Required work: From the listing that follows, output everything exactly except the pictures.

Provided records:
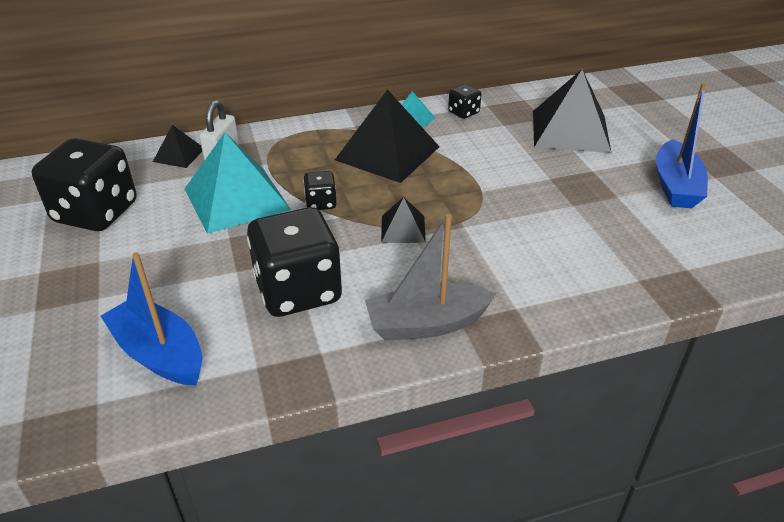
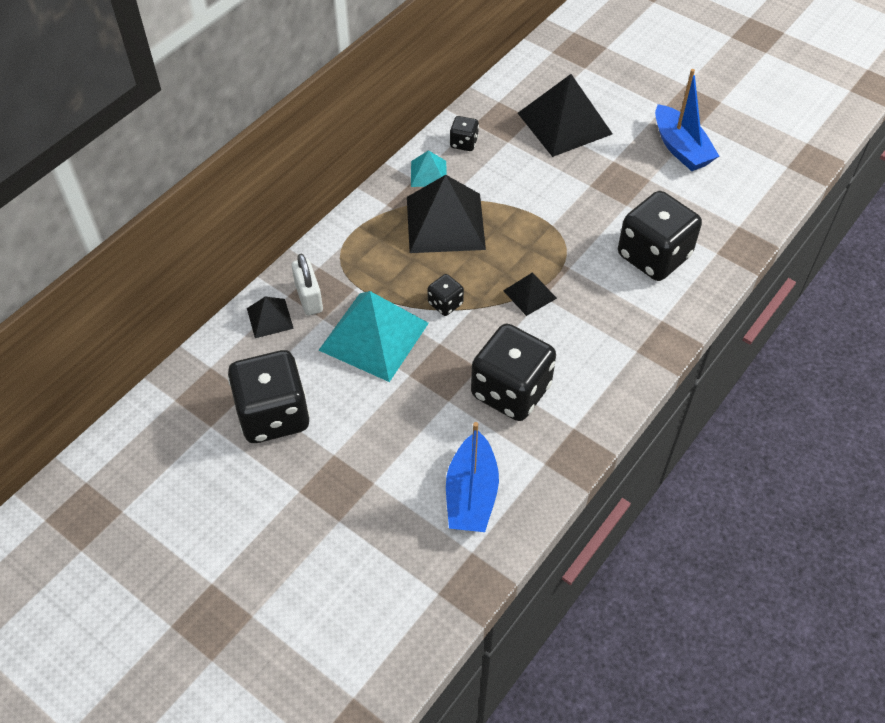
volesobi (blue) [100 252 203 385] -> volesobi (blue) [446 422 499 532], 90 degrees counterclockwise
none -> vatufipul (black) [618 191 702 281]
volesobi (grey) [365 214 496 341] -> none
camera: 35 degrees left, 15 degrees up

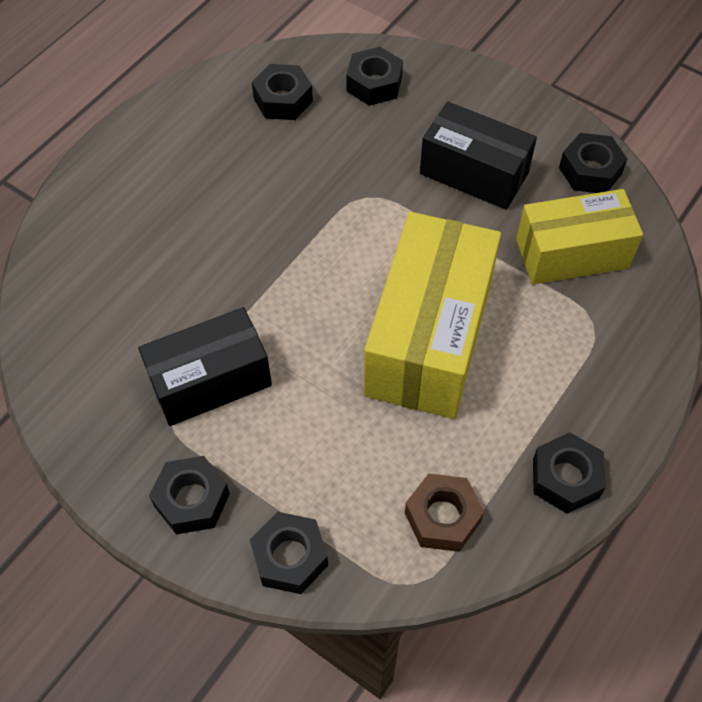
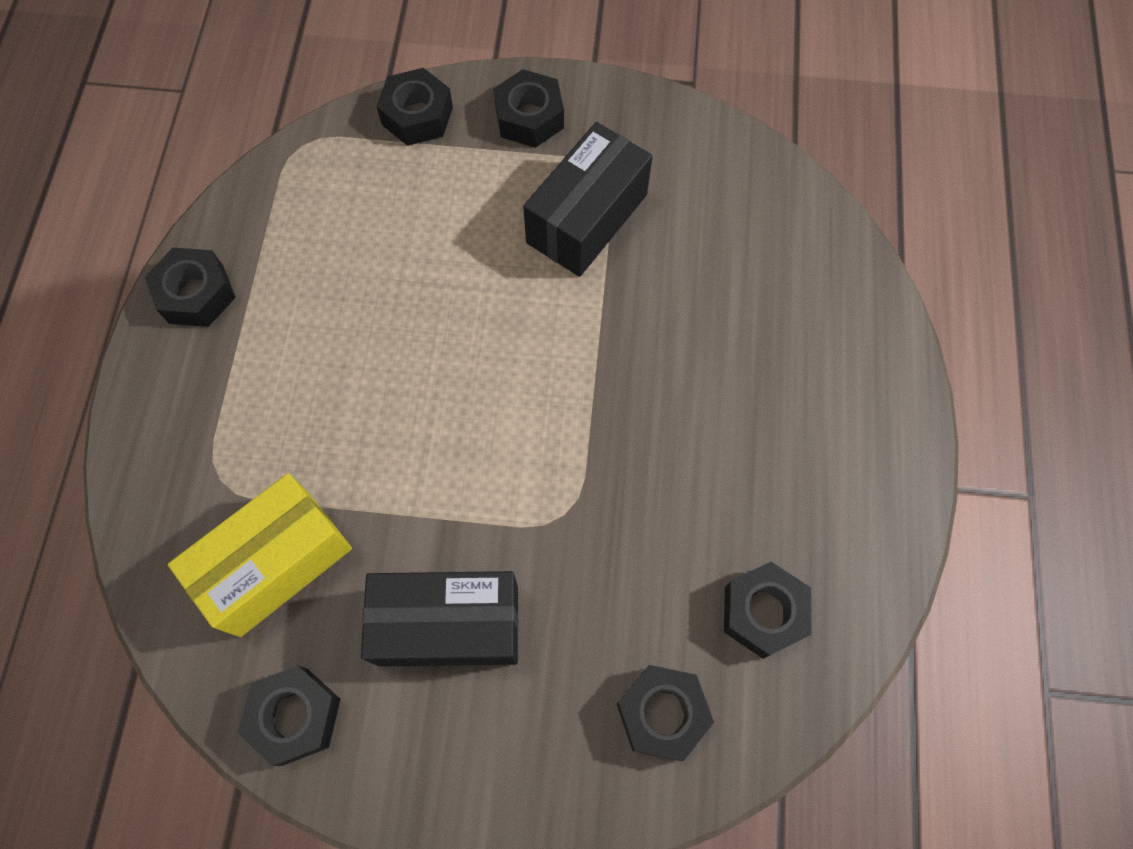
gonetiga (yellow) [364 212 501 419] -> none
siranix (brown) [405 474 484 552] -> none
camera: 150 degrees right, 10 degrees up

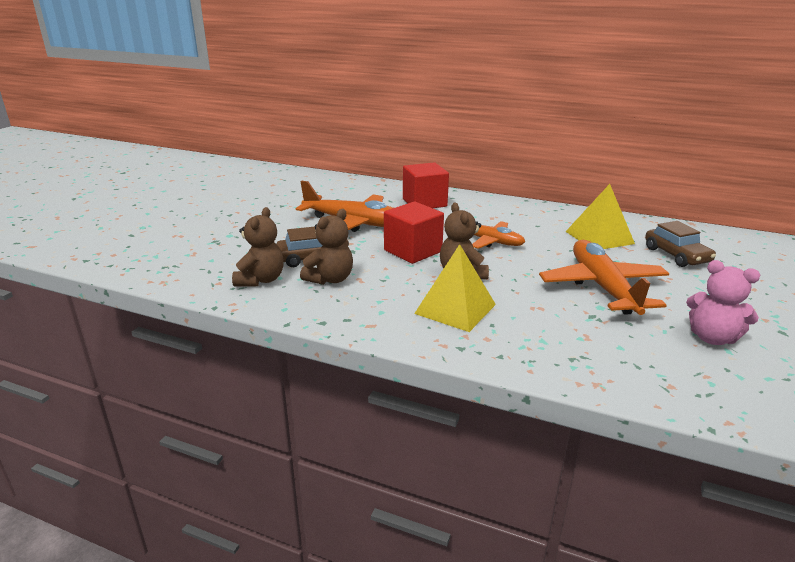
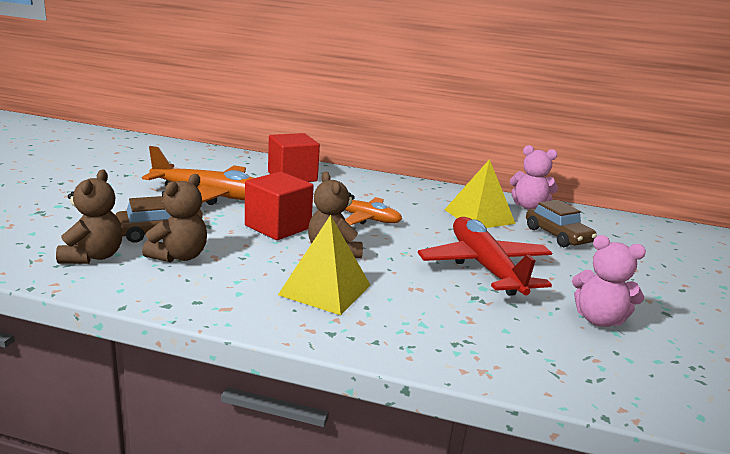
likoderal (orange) [539 240 669 315] -> likoderal (red) [418 217 552 296]
none -> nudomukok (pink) [510 145 558 210]
camera: 10 degrees left, 5 degrees down

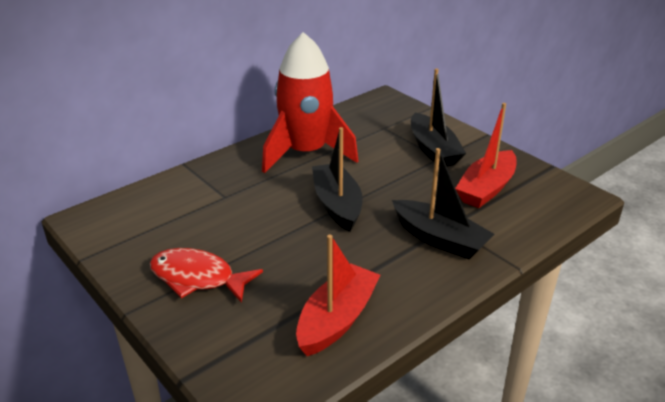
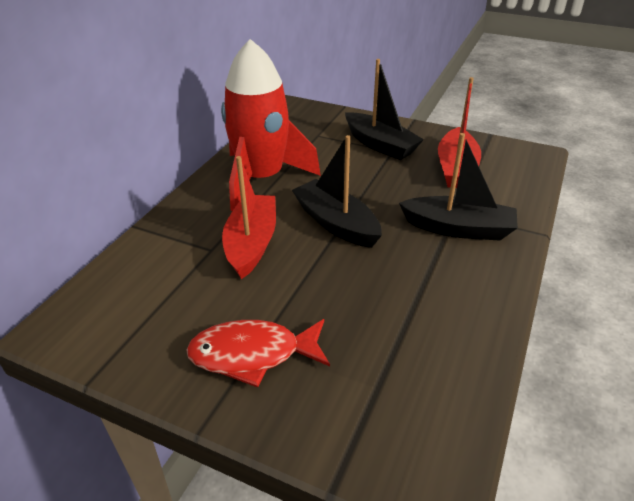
volesobi (red) [296 235 381 356] -> volesobi (red) [222 156 276 279], moved
camera: 25 degrees left, 5 degrees up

Result for this exercise:
volesobi (blue) [100 252 203 385] -> volesobi (blue) [446 422 499 532], 90 degrees counterclockwise
none -> vatufipul (black) [618 191 702 281]
volesobi (grey) [365 214 496 341] -> none
camera: 35 degrees left, 15 degrees up

gonetiga (yellow) [364 212 501 419] -> none
siranix (brown) [405 474 484 552] -> none
camera: 150 degrees right, 10 degrees up

likoderal (orange) [539 240 669 315] -> likoderal (red) [418 217 552 296]
none -> nudomukok (pink) [510 145 558 210]
camera: 10 degrees left, 5 degrees down

volesobi (red) [296 235 381 356] -> volesobi (red) [222 156 276 279], moved
camera: 25 degrees left, 5 degrees up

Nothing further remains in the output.